===== Data for this task =====
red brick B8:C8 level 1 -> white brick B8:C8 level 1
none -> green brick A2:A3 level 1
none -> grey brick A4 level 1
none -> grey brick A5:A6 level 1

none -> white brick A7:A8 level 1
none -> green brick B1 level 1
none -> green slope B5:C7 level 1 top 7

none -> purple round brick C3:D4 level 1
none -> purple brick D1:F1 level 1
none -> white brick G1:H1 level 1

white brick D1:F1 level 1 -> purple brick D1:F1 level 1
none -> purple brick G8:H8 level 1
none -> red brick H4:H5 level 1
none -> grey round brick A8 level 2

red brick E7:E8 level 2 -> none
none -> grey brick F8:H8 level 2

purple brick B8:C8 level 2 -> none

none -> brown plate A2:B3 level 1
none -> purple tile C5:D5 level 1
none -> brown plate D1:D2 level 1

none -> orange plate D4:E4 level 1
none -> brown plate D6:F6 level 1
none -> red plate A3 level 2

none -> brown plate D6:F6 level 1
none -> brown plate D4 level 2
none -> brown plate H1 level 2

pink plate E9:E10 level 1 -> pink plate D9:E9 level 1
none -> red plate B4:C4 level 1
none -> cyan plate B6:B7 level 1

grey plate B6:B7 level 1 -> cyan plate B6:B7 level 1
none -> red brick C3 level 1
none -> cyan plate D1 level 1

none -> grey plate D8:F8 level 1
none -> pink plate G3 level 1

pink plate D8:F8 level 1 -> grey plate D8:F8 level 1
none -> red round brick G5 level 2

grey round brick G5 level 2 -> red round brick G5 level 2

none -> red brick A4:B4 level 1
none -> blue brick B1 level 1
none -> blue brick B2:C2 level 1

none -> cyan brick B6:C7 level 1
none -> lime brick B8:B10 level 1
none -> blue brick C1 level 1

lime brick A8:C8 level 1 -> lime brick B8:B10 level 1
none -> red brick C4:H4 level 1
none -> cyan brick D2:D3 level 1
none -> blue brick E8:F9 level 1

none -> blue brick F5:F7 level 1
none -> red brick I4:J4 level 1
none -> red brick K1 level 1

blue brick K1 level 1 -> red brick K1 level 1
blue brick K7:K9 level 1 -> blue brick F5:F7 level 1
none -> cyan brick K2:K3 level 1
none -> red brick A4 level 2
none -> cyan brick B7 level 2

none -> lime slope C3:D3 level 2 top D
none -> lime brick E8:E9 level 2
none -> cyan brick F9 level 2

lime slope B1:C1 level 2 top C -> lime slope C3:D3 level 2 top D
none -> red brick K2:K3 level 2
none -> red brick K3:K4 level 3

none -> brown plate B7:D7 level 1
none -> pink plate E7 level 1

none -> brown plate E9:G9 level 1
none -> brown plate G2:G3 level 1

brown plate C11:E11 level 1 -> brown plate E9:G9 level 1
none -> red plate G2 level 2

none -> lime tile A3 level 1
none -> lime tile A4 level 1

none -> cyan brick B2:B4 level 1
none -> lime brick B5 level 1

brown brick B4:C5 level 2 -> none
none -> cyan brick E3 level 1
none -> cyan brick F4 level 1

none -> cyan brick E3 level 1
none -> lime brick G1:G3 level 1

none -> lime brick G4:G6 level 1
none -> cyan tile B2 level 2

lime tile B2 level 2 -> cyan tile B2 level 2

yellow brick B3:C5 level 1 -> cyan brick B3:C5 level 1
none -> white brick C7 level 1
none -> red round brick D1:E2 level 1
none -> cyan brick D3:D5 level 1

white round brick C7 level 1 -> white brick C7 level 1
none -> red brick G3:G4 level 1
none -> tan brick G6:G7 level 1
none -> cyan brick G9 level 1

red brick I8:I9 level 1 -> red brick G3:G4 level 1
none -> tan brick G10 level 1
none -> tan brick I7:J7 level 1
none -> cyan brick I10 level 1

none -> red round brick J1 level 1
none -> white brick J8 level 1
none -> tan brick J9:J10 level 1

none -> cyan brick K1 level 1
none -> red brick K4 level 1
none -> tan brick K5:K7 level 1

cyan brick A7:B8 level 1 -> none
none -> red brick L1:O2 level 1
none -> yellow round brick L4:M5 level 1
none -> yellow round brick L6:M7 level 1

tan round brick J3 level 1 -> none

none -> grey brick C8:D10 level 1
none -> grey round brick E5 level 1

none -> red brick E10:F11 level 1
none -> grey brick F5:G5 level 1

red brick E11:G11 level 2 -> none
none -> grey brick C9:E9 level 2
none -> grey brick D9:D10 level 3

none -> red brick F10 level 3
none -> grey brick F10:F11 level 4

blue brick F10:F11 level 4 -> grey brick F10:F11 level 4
=====
### What you need to do:
Output the data exactly, so that every line matches the original.

### Exercise answer:
red brick B8:C8 level 1 -> white brick B8:C8 level 1
none -> green brick A2:A3 level 1
none -> grey brick A4 level 1
none -> grey brick A5:A6 level 1

none -> white brick A7:A8 level 1
none -> green brick B1 level 1
none -> green slope B5:C7 level 1 top 7

none -> purple round brick C3:D4 level 1
none -> purple brick D1:F1 level 1
none -> white brick G1:H1 level 1

white brick D1:F1 level 1 -> purple brick D1:F1 level 1
none -> purple brick G8:H8 level 1
none -> red brick H4:H5 level 1
none -> grey round brick A8 level 2

red brick E7:E8 level 2 -> none
none -> grey brick F8:H8 level 2

purple brick B8:C8 level 2 -> none

none -> brown plate A2:B3 level 1
none -> purple tile C5:D5 level 1
none -> brown plate D1:D2 level 1

none -> orange plate D4:E4 level 1
none -> brown plate D6:F6 level 1
none -> red plate A3 level 2

none -> brown plate D6:F6 level 1
none -> brown plate D4 level 2
none -> brown plate H1 level 2

pink plate E9:E10 level 1 -> pink plate D9:E9 level 1
none -> red plate B4:C4 level 1
none -> cyan plate B6:B7 level 1

grey plate B6:B7 level 1 -> cyan plate B6:B7 level 1
none -> red brick C3 level 1
none -> cyan plate D1 level 1

none -> grey plate D8:F8 level 1
none -> pink plate G3 level 1

pink plate D8:F8 level 1 -> grey plate D8:F8 level 1
none -> red round brick G5 level 2

grey round brick G5 level 2 -> red round brick G5 level 2

none -> red brick A4:B4 level 1
none -> blue brick B1 level 1
none -> blue brick B2:C2 level 1

none -> cyan brick B6:C7 level 1
none -> lime brick B8:B10 level 1
none -> blue brick C1 level 1

lime brick A8:C8 level 1 -> lime brick B8:B10 level 1
none -> red brick C4:H4 level 1
none -> cyan brick D2:D3 level 1
none -> blue brick E8:F9 level 1

none -> blue brick F5:F7 level 1
none -> red brick I4:J4 level 1
none -> red brick K1 level 1

blue brick K1 level 1 -> red brick K1 level 1
blue brick K7:K9 level 1 -> blue brick F5:F7 level 1
none -> cyan brick K2:K3 level 1
none -> red brick A4 level 2
none -> cyan brick B7 level 2

none -> lime slope C3:D3 level 2 top D
none -> lime brick E8:E9 level 2
none -> cyan brick F9 level 2

lime slope B1:C1 level 2 top C -> lime slope C3:D3 level 2 top D
none -> red brick K2:K3 level 2
none -> red brick K3:K4 level 3

none -> brown plate B7:D7 level 1
none -> pink plate E7 level 1

none -> brown plate E9:G9 level 1
none -> brown plate G2:G3 level 1

brown plate C11:E11 level 1 -> brown plate E9:G9 level 1
none -> red plate G2 level 2

none -> lime tile A3 level 1
none -> lime tile A4 level 1

none -> cyan brick B2:B4 level 1
none -> lime brick B5 level 1

brown brick B4:C5 level 2 -> none
none -> cyan brick E3 level 1
none -> cyan brick F4 level 1

none -> cyan brick E3 level 1
none -> lime brick G1:G3 level 1

none -> lime brick G4:G6 level 1
none -> cyan tile B2 level 2

lime tile B2 level 2 -> cyan tile B2 level 2

yellow brick B3:C5 level 1 -> cyan brick B3:C5 level 1
none -> white brick C7 level 1
none -> red round brick D1:E2 level 1
none -> cyan brick D3:D5 level 1

white round brick C7 level 1 -> white brick C7 level 1
none -> red brick G3:G4 level 1
none -> tan brick G6:G7 level 1
none -> cyan brick G9 level 1

red brick I8:I9 level 1 -> red brick G3:G4 level 1
none -> tan brick G10 level 1
none -> tan brick I7:J7 level 1
none -> cyan brick I10 level 1

none -> red round brick J1 level 1
none -> white brick J8 level 1
none -> tan brick J9:J10 level 1

none -> cyan brick K1 level 1
none -> red brick K4 level 1
none -> tan brick K5:K7 level 1

cyan brick A7:B8 level 1 -> none
none -> red brick L1:O2 level 1
none -> yellow round brick L4:M5 level 1
none -> yellow round brick L6:M7 level 1

tan round brick J3 level 1 -> none

none -> grey brick C8:D10 level 1
none -> grey round brick E5 level 1

none -> red brick E10:F11 level 1
none -> grey brick F5:G5 level 1

red brick E11:G11 level 2 -> none
none -> grey brick C9:E9 level 2
none -> grey brick D9:D10 level 3

none -> red brick F10 level 3
none -> grey brick F10:F11 level 4

blue brick F10:F11 level 4 -> grey brick F10:F11 level 4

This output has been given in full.